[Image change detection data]
::::

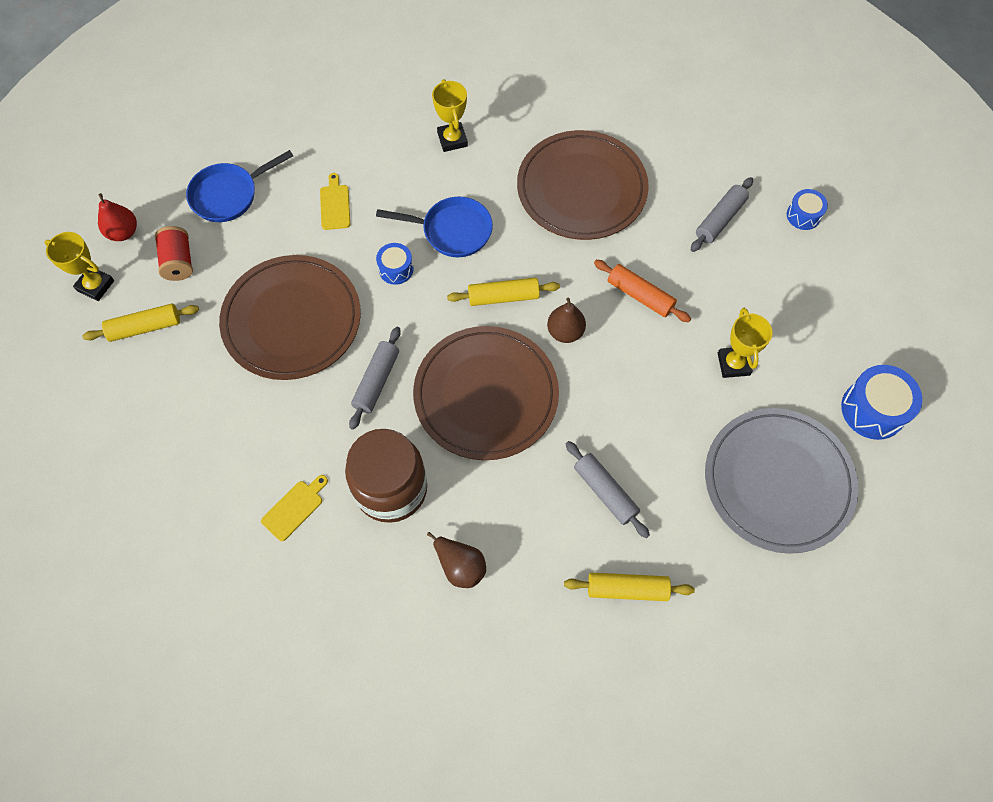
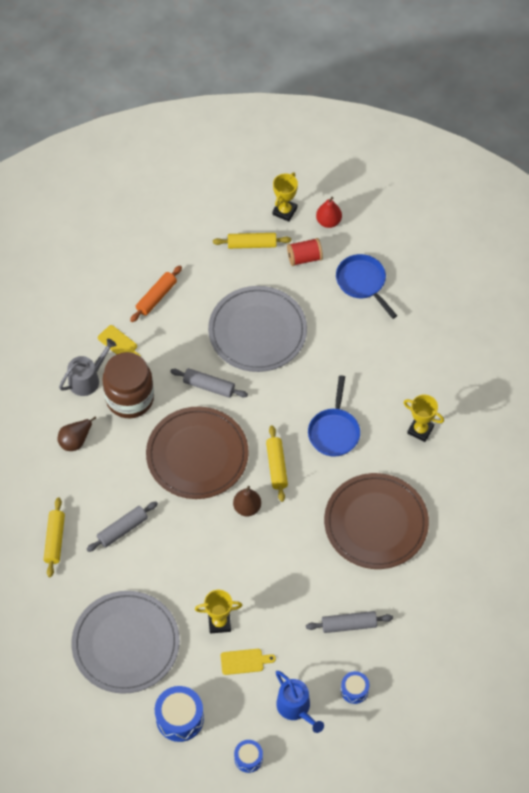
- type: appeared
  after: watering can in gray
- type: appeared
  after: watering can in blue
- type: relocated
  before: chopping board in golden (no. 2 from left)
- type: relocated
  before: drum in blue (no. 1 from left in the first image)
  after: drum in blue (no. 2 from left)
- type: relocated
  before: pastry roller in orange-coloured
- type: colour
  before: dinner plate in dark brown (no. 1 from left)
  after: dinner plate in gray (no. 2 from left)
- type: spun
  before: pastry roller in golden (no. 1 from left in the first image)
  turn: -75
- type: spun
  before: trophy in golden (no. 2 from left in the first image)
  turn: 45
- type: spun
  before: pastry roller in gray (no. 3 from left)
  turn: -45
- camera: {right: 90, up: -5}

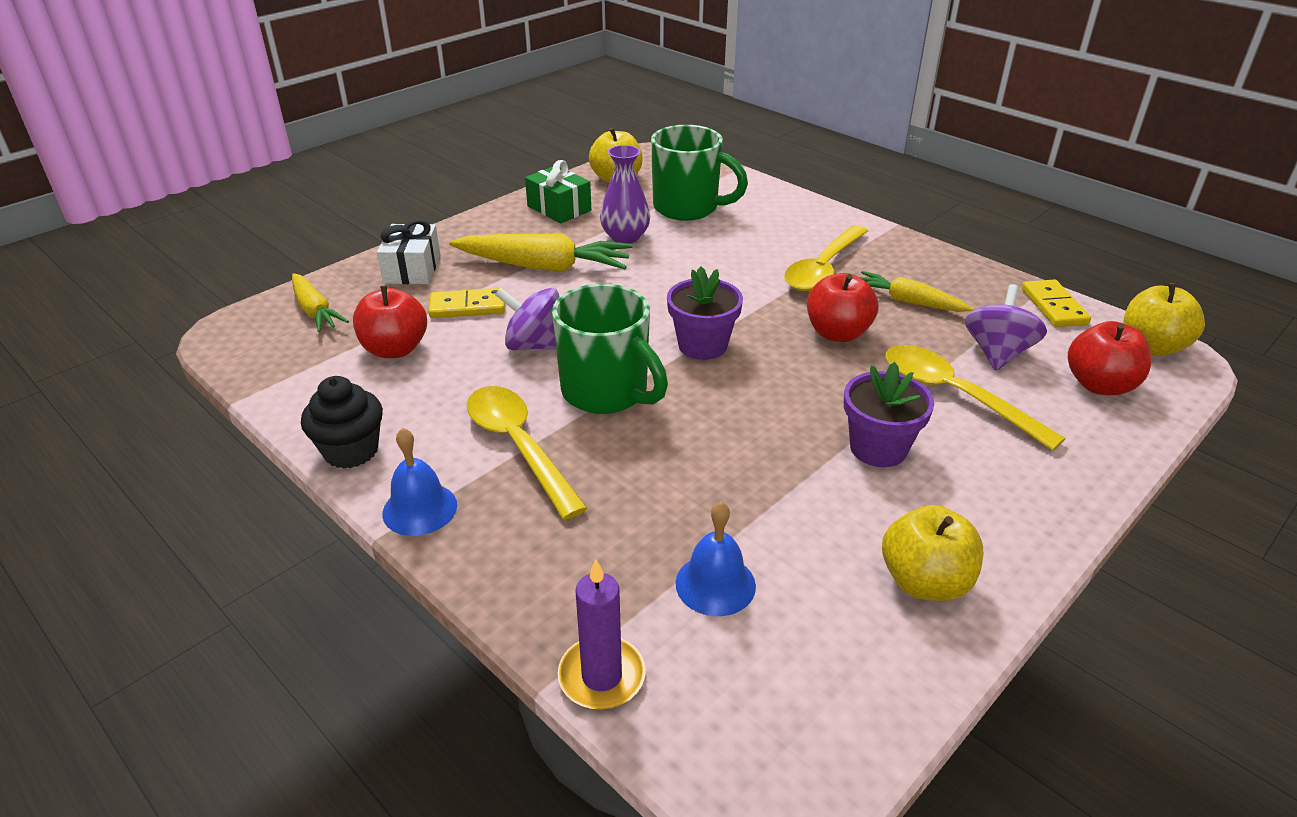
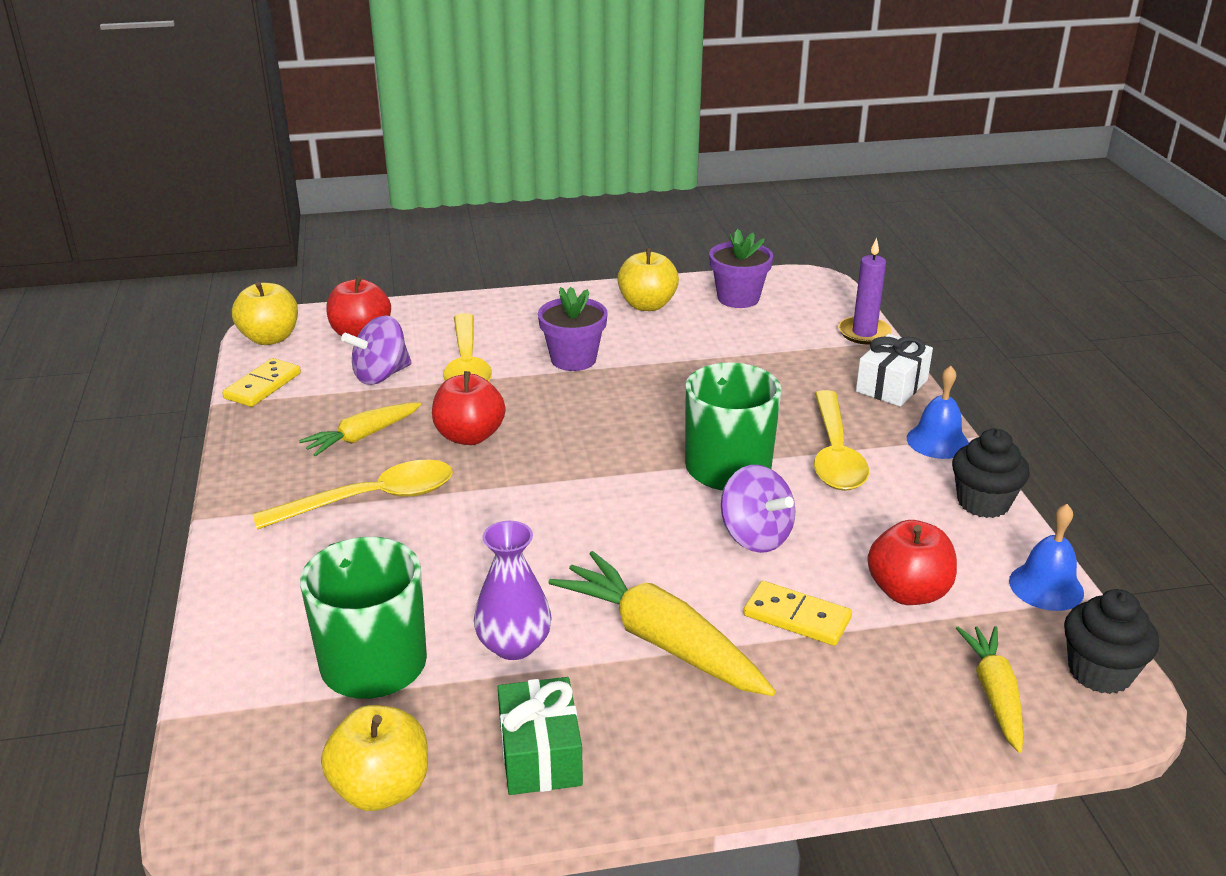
- type: appeared
  after: cupcake in ebony (no. 2 from left)
- type: relocated
  before: present in snow-white
- type: relocated
  before: potted plant in violet (no. 1 from left in the first image)
  after: potted plant in violet (no. 2 from left)
- type: relocated
  before: school bell in blue (no. 2 from left)
- type: spun
  before: toy carrot in golden (no. 3 from left in the first image)
  turn: 75
- camera: {right: -145, up: -5}

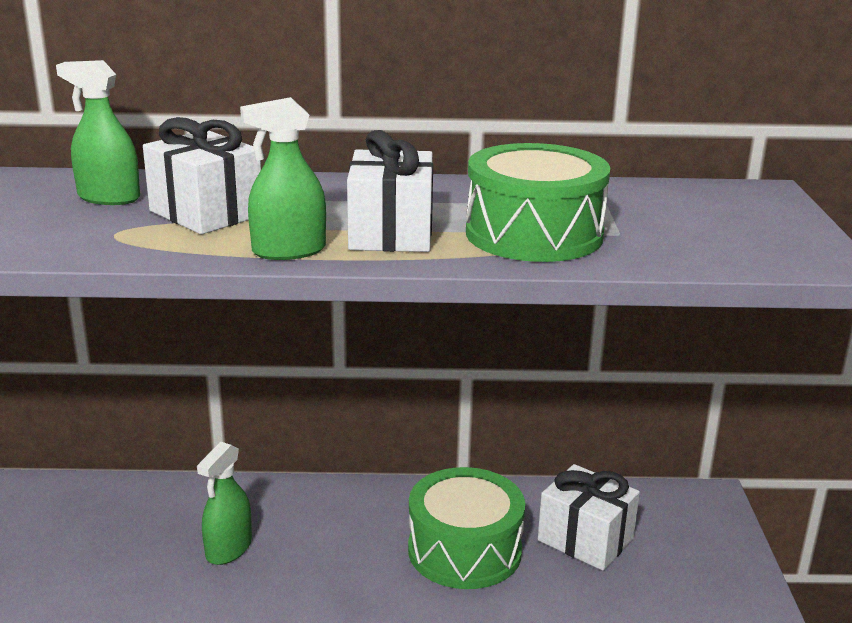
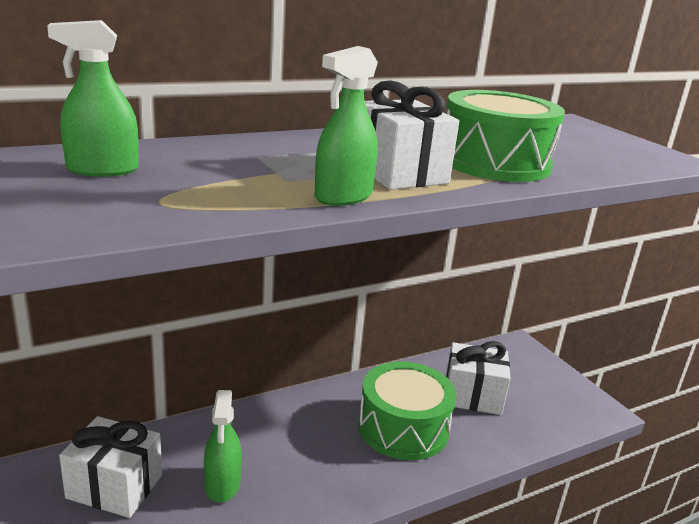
- type: relocated
  before: present in snow-white (no. 1 from left)
- camera: {right: -30, up: 0}

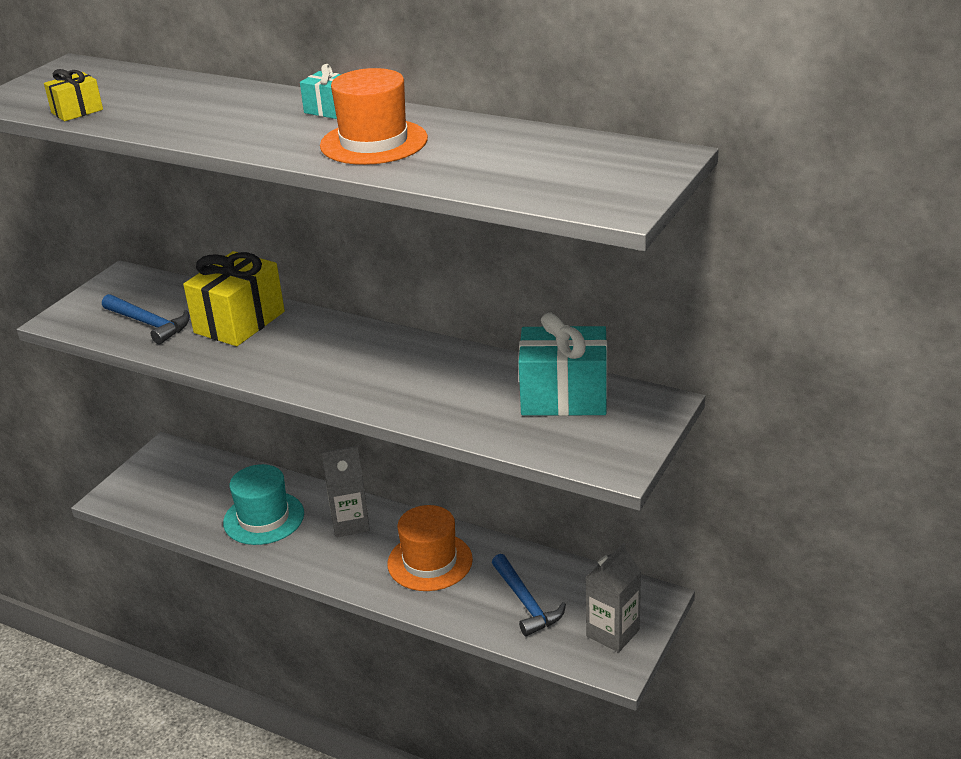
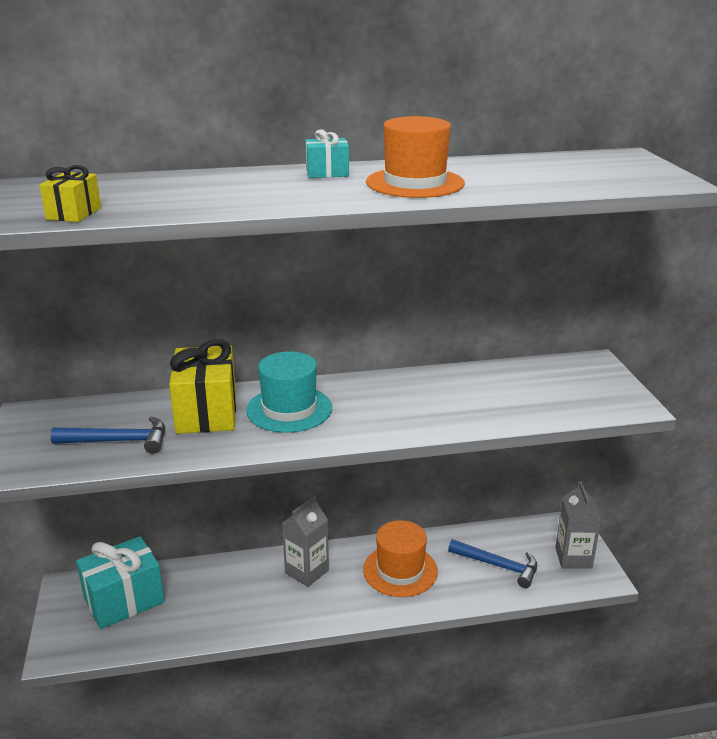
- type: relocated
  before: hat in teal
- type: relocated
  before: present in teal (no. 2 from left in the first image)
  after: present in teal (no. 1 from left)
- camera: {right: -40, up: -5}

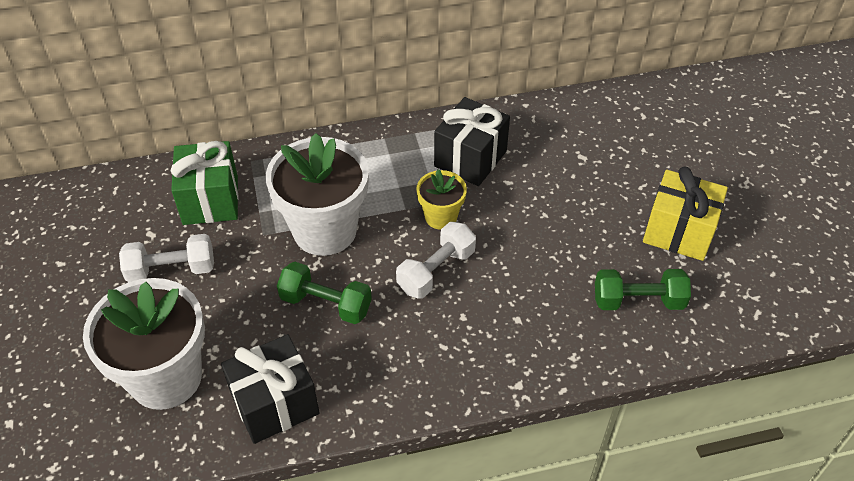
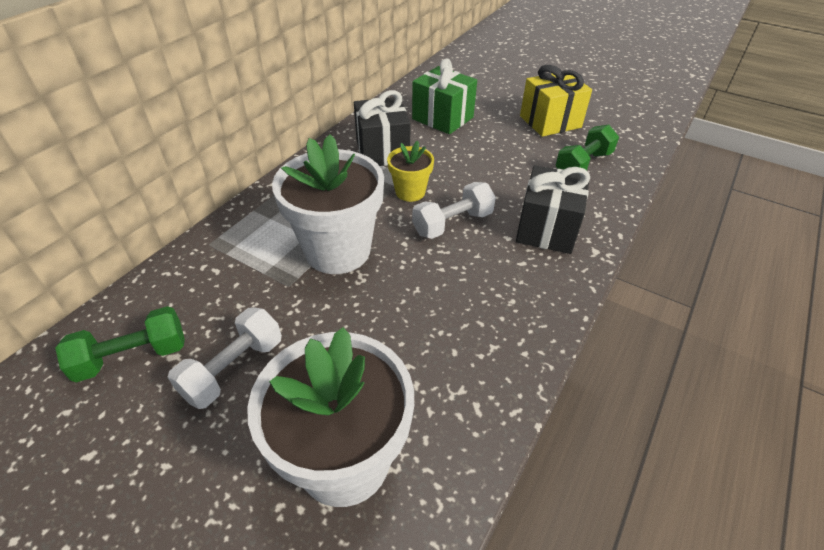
- type: relocated
  before: present in leaf-green
- type: relocated
  before: present in ebony (no. 1 from left in the first image)
  after: present in ebony (no. 2 from left)
- type: relocated
  before: hand weight in leaf-green (no. 1 from left)
- type: spun
  before: hand weight in snow-white (no. 2 from left)
  turn: 60
- camera: {right: -45, up: -5}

::::

- **Work required**: What lines above mention "pastry"? Copy each one.

- **Answer to this exercise**:
  before: pastry roller in orange-coloured
  before: pastry roller in golden (no. 1 from left in the first image)
  before: pastry roller in gray (no. 3 from left)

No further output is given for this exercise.